__Supplied information__.
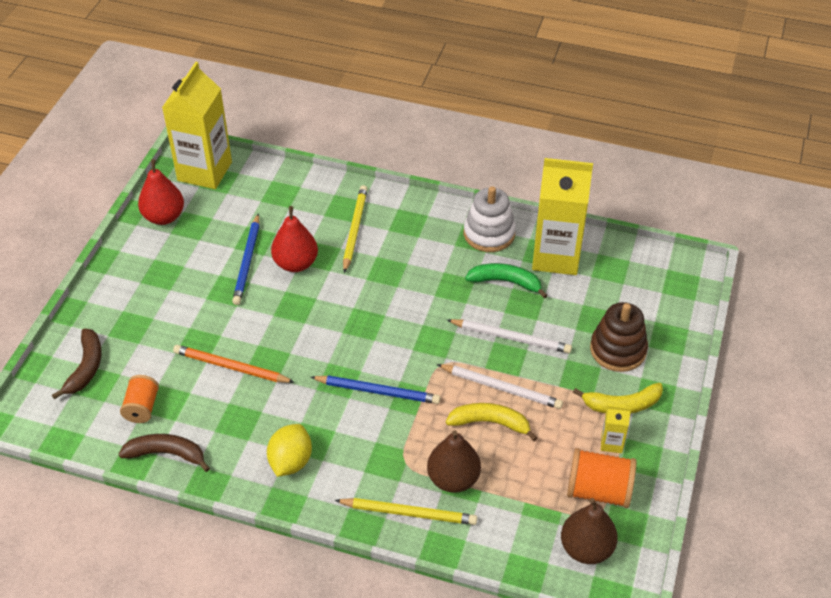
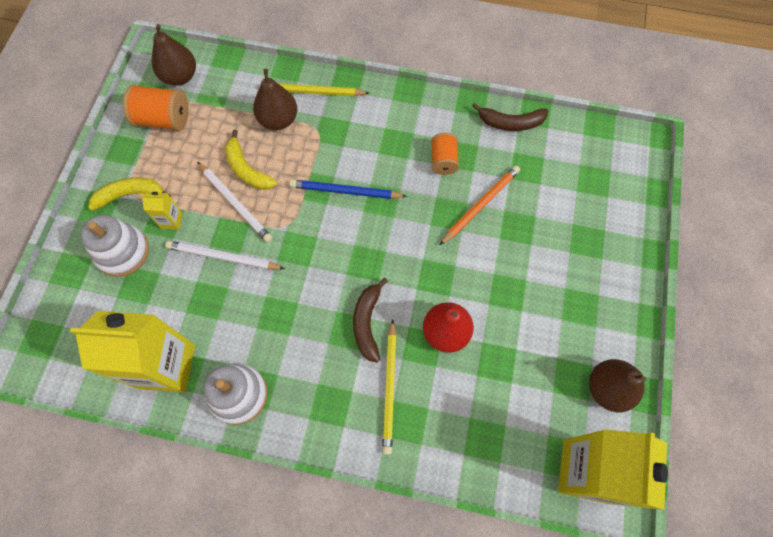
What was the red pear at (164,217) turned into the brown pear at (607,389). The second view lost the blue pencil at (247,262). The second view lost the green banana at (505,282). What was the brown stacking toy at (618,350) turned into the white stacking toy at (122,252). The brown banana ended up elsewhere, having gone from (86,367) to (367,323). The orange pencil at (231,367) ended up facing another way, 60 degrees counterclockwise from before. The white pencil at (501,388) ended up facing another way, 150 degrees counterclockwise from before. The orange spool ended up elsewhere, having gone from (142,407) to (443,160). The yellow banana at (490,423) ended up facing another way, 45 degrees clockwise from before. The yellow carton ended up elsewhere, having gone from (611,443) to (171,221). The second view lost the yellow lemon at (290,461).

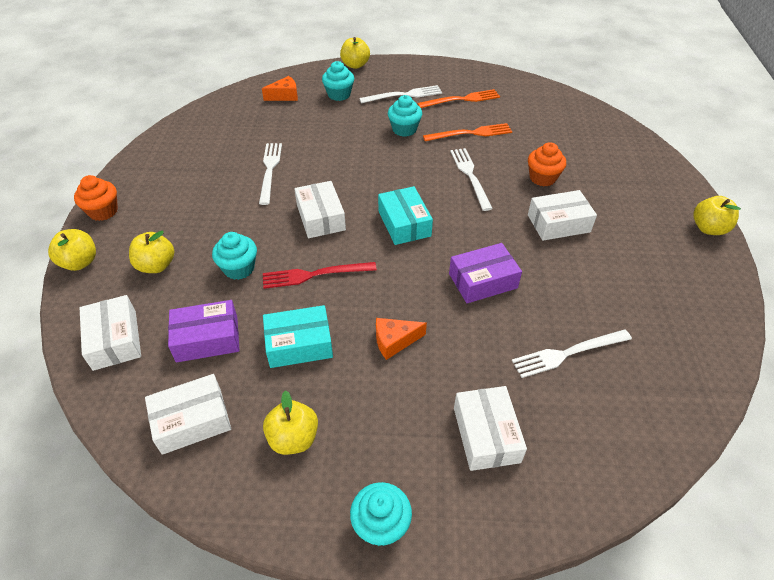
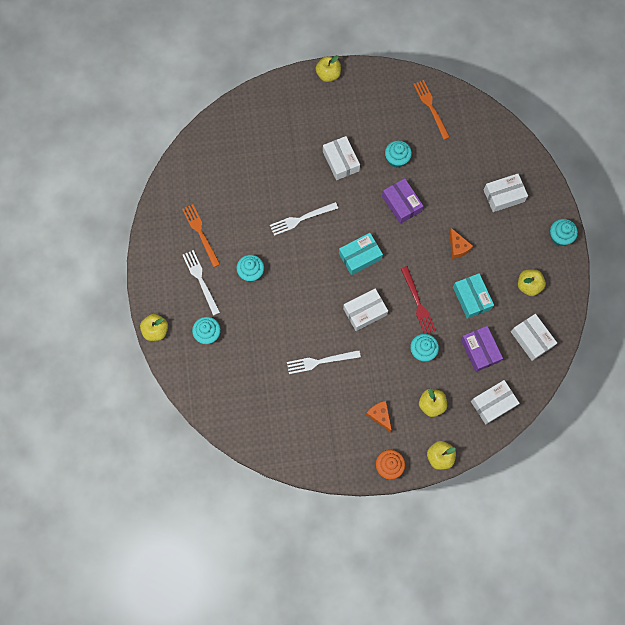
The orange cheese ended up elsewhere, having gone from (285,96) to (380,415). The orange fork ended up elsewhere, having gone from (470,133) to (431,108). The second view lost the orange cupcake at (542,178). The second view lost the white fork at (568,353). The second view gained the turquoise cupcake at (396,159).

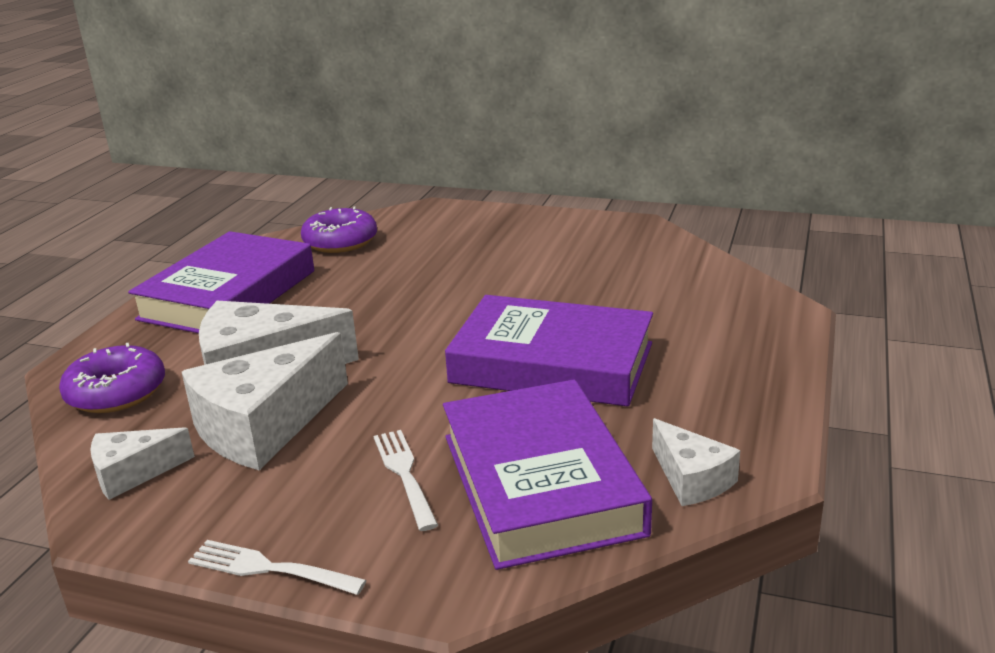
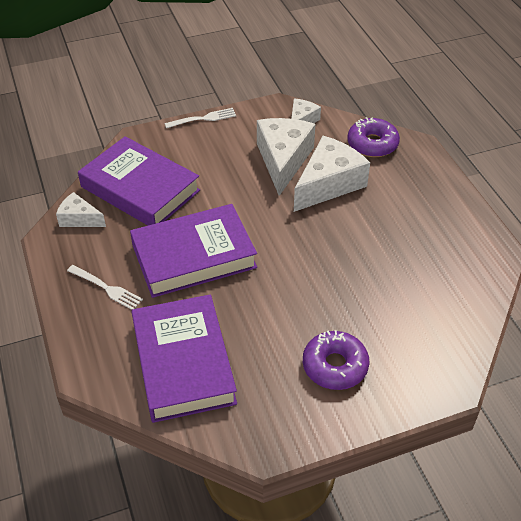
The purple donut ended up elsewhere, having gone from (340,241) to (335,366). The purple book ended up elsewhere, having gone from (229,295) to (183,363). The white fork ended up elsewhere, having gone from (405,475) to (106,288).

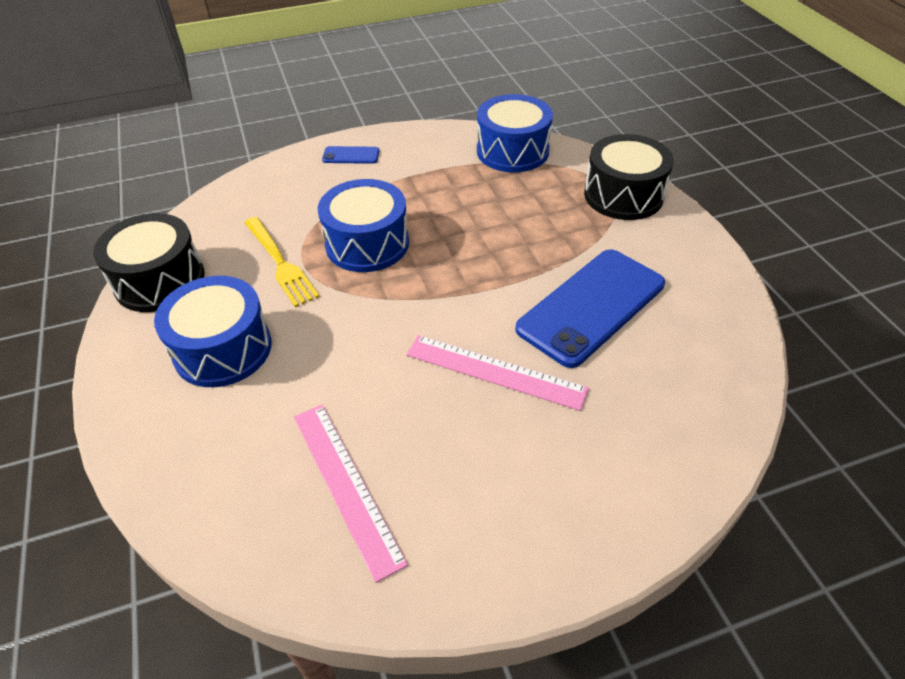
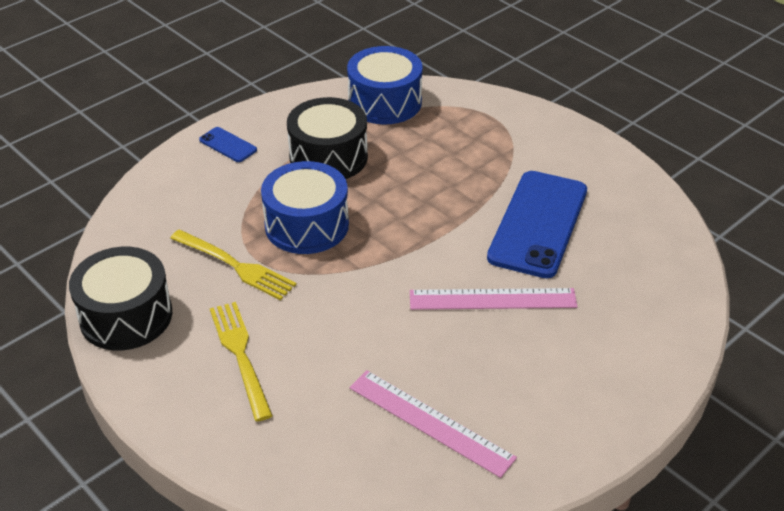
The black drum ended up elsewhere, having gone from (623,195) to (328,157). The blue phone at (351,155) ended up facing another way, 60 degrees clockwise from before. Where the blue drum stood at (223,349), the yellow fork came to stand at (240,355).

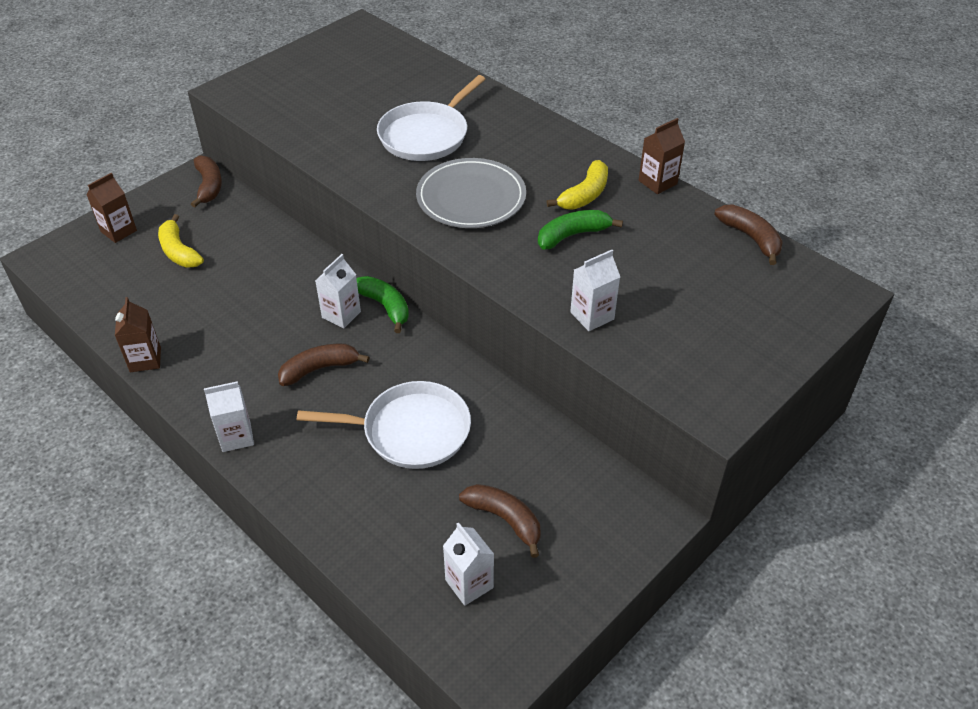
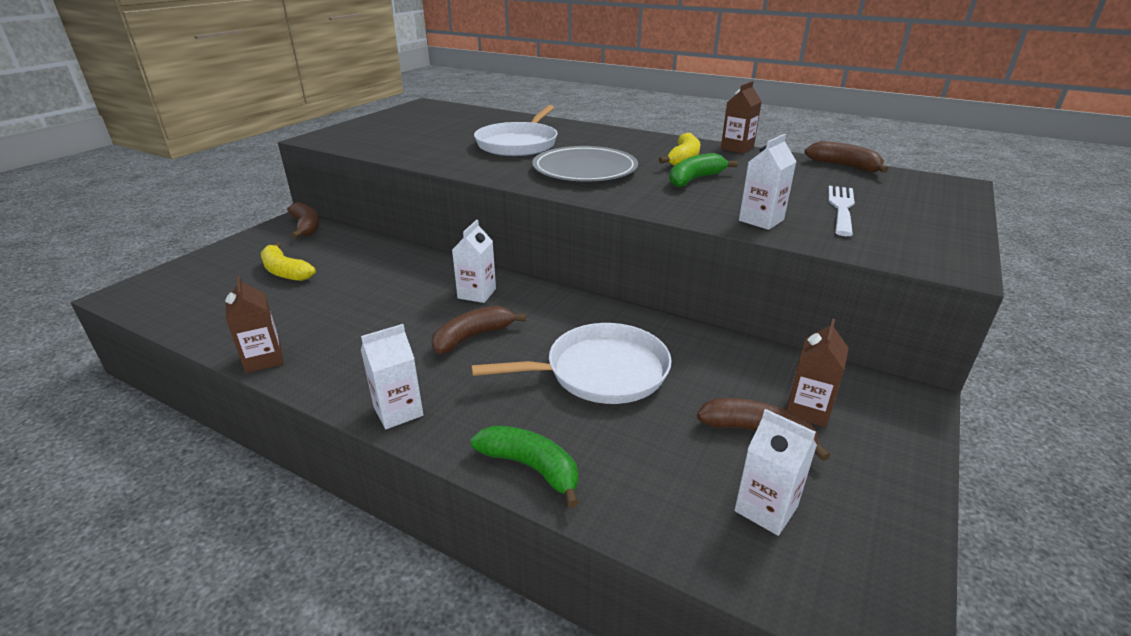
The brown carton ended up elsewhere, having gone from (118,231) to (808,410). The green banana ended up elsewhere, having gone from (385,306) to (531,467). The second view gained the white fork at (841,208).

__The problem__.
Nothing but the lines from the one containing "The black drum" through the end of the listing is to be output, and those lines are to be output exactly, pictures excluded.

__Solution__.
The black drum ended up elsewhere, having gone from (623,195) to (328,157). The blue phone at (351,155) ended up facing another way, 60 degrees clockwise from before. Where the blue drum stood at (223,349), the yellow fork came to stand at (240,355).

The brown carton ended up elsewhere, having gone from (118,231) to (808,410). The green banana ended up elsewhere, having gone from (385,306) to (531,467). The second view gained the white fork at (841,208).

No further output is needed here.